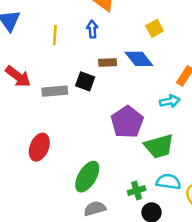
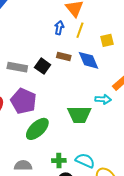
yellow line: (55, 35) -> (80, 30), moved
purple pentagon: (127, 122) -> (23, 101), moved, turned -30
green trapezoid: (159, 146) -> (79, 115), moved
green ellipse: (87, 177) -> (37, 129), moved

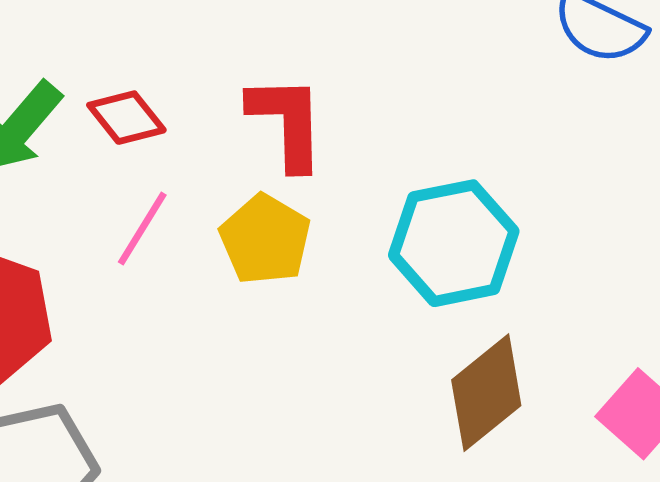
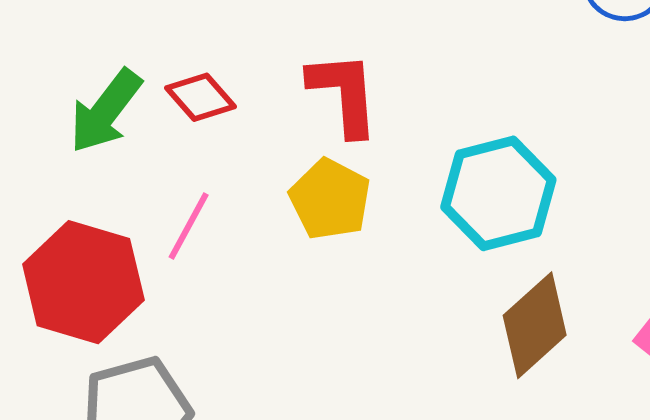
pink line: (142, 228) -> (189, 226), moved

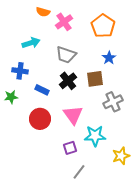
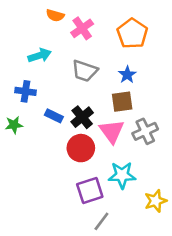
blue star: (109, 58) -> (127, 75), moved
black cross: (68, 81) -> (82, 117), moved
pink triangle: (73, 115) -> (112, 131), moved
red circle: (40, 119) -> (81, 148), moved
purple square: (70, 148) -> (90, 191), size x1.5

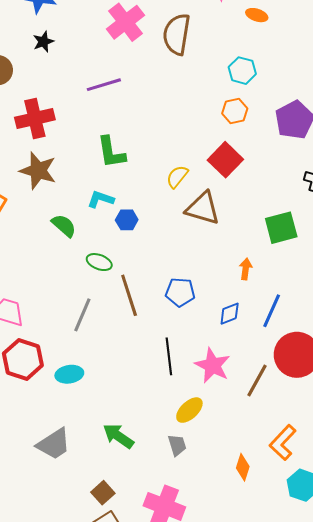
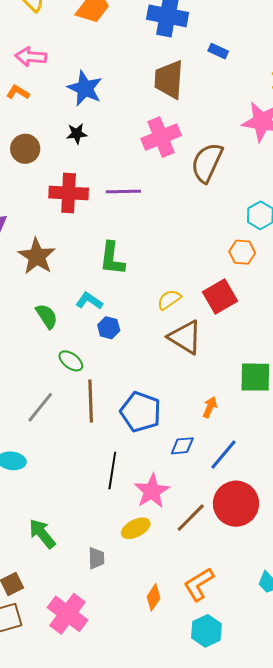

-*-

# Task to carry out
Where the line containing "pink line: (142, 228) -> (189, 226), moved" appears in the entries above, start there and set down every line exactly through the last one, inclusive; omit pictures.

# Response to the exercise
pink line: (142, 228) -> (189, 226), moved

blue star: (109, 58) -> (127, 75), moved
black cross: (68, 81) -> (82, 117), moved
pink triangle: (73, 115) -> (112, 131), moved
red circle: (40, 119) -> (81, 148), moved
purple square: (70, 148) -> (90, 191), size x1.5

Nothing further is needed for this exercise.